# DATA SEGMENT
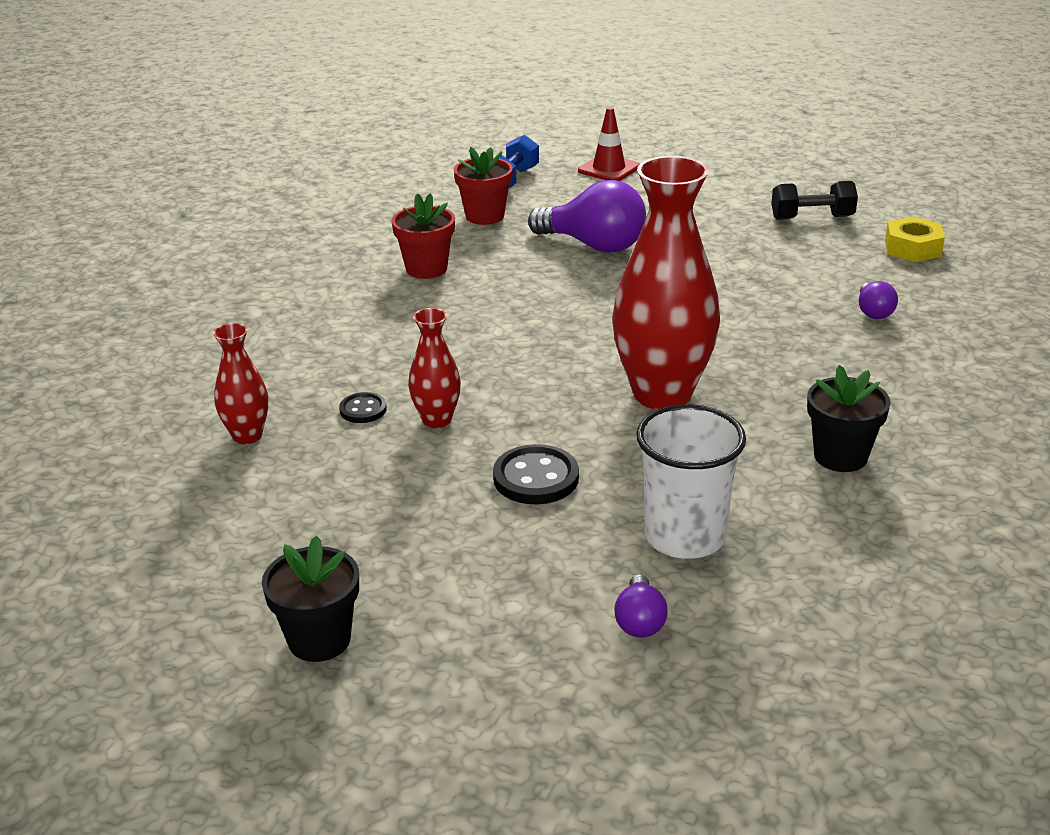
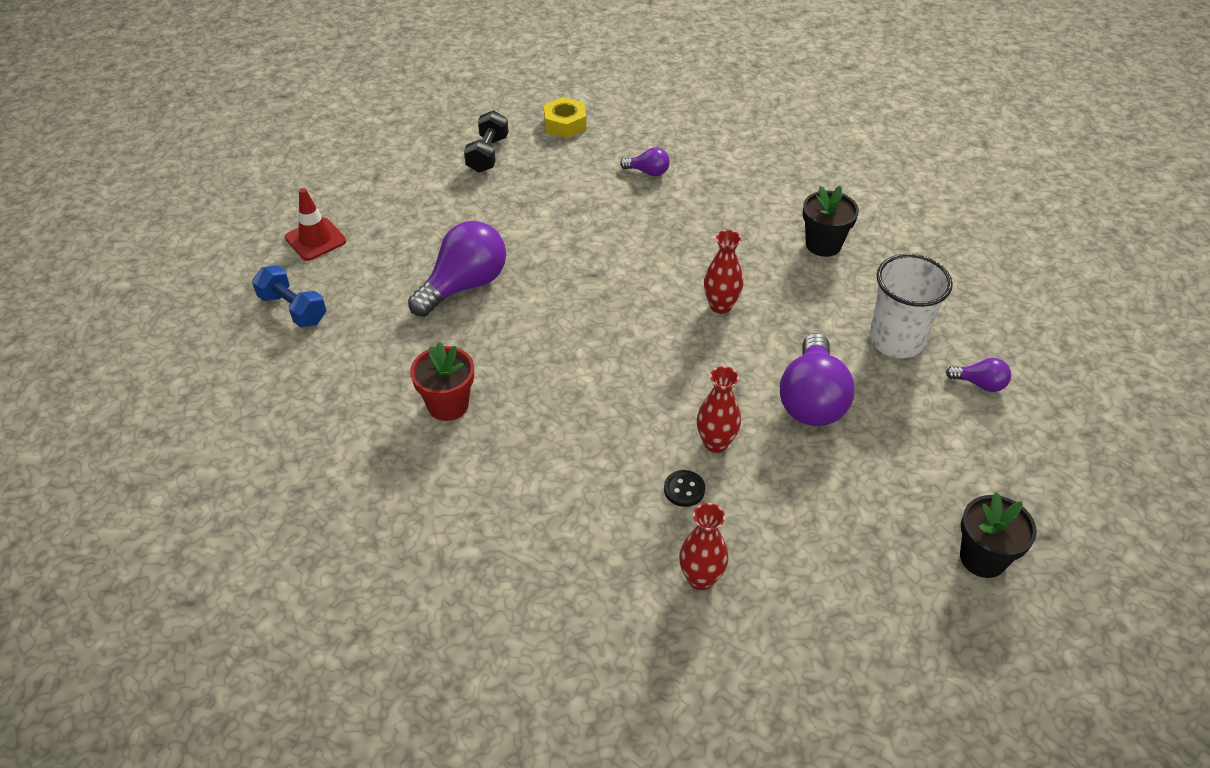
camera: 75 degrees left, 15 degrees up
(485, 216) = (361, 343): red flower pot -> none
(536, 478) = (811, 400): black button -> purple light bulb
(662, 394) = (720, 306): red vase -> red vase, size x0.49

# REQUIRED WORK
Copy the listing above verbatim; the pictures it contains are to stay out.

# RESULT FOR THIS TASK
camera: 75 degrees left, 15 degrees up
(485, 216) = (361, 343): red flower pot -> none
(536, 478) = (811, 400): black button -> purple light bulb
(662, 394) = (720, 306): red vase -> red vase, size x0.49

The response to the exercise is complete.